Task input.
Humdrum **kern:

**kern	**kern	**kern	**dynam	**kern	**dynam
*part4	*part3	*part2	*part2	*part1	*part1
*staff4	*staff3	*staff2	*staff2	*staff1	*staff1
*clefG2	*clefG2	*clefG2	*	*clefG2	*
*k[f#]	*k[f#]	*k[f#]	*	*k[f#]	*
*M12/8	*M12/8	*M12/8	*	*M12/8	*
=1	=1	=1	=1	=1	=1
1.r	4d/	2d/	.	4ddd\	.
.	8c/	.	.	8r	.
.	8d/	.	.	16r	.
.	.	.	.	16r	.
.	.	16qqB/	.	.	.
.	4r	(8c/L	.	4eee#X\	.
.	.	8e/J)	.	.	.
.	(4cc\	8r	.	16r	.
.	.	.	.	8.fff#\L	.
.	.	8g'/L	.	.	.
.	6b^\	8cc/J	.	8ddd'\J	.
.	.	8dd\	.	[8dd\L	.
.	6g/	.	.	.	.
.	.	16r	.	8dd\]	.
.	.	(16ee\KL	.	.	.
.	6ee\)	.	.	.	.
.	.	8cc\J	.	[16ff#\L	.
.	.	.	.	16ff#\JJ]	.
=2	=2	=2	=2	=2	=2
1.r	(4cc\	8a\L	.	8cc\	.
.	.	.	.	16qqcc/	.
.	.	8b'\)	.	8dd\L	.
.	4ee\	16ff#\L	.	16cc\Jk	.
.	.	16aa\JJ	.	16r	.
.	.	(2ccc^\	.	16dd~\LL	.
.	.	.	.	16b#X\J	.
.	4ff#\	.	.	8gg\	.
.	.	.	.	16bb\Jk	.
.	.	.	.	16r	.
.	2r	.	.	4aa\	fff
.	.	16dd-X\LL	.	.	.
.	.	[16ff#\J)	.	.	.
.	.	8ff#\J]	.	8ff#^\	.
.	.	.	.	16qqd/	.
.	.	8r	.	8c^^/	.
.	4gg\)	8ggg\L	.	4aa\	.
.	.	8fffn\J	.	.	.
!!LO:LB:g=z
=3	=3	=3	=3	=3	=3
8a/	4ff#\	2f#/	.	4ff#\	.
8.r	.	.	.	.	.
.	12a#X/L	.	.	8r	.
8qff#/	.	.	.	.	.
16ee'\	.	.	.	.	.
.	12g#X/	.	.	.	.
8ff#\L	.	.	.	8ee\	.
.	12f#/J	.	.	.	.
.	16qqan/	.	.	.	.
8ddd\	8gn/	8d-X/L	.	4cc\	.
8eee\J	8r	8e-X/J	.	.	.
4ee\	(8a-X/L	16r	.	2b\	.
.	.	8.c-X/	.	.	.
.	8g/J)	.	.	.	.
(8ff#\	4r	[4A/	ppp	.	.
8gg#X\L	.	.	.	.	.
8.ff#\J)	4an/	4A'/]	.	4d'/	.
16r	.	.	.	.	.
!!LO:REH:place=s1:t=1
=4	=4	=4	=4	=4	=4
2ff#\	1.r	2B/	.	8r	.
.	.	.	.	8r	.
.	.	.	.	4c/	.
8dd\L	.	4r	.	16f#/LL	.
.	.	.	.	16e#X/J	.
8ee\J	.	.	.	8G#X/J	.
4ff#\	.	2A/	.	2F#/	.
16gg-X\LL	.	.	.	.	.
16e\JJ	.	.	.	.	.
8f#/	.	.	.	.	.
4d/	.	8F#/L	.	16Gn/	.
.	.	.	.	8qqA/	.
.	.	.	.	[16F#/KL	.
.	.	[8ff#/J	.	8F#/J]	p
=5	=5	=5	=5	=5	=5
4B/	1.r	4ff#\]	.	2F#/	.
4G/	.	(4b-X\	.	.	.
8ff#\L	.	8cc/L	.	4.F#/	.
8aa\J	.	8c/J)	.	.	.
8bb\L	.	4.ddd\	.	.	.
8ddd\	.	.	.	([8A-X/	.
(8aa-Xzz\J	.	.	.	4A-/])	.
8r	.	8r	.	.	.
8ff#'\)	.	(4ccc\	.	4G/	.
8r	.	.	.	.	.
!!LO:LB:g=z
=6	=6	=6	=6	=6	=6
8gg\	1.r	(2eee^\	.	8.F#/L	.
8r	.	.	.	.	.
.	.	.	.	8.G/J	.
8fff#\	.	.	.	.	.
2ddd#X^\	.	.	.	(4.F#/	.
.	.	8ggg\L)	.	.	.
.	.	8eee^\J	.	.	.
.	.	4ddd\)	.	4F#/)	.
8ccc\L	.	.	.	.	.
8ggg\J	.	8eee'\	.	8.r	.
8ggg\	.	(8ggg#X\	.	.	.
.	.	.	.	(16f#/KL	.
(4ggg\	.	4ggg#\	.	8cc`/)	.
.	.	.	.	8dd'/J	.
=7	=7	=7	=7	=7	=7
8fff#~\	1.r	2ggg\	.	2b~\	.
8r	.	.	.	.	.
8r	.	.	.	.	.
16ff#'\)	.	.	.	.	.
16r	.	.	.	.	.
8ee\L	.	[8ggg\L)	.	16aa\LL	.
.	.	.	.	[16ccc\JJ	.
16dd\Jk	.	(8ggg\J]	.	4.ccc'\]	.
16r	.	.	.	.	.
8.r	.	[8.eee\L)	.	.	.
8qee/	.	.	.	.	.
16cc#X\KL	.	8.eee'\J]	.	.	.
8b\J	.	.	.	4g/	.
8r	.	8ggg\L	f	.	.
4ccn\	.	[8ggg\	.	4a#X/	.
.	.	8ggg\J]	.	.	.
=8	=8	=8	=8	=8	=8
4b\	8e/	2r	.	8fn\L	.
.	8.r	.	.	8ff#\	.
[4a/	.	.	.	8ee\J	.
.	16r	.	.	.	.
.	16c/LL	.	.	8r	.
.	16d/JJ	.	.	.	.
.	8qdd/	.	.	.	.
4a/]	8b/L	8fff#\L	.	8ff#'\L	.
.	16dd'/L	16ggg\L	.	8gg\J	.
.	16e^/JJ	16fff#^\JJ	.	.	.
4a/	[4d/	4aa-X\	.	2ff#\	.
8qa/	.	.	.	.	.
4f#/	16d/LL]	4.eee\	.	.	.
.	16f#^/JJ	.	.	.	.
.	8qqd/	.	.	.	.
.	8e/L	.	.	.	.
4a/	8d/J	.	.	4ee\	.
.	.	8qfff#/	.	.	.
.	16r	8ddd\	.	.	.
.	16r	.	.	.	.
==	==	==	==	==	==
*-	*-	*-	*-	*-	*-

Set problem.
Extract each line of the data above that contains the string "kern".

Finished task.
Humdrum **kern:
**kern	**kern	**kern	**dynam	**kern	**dynam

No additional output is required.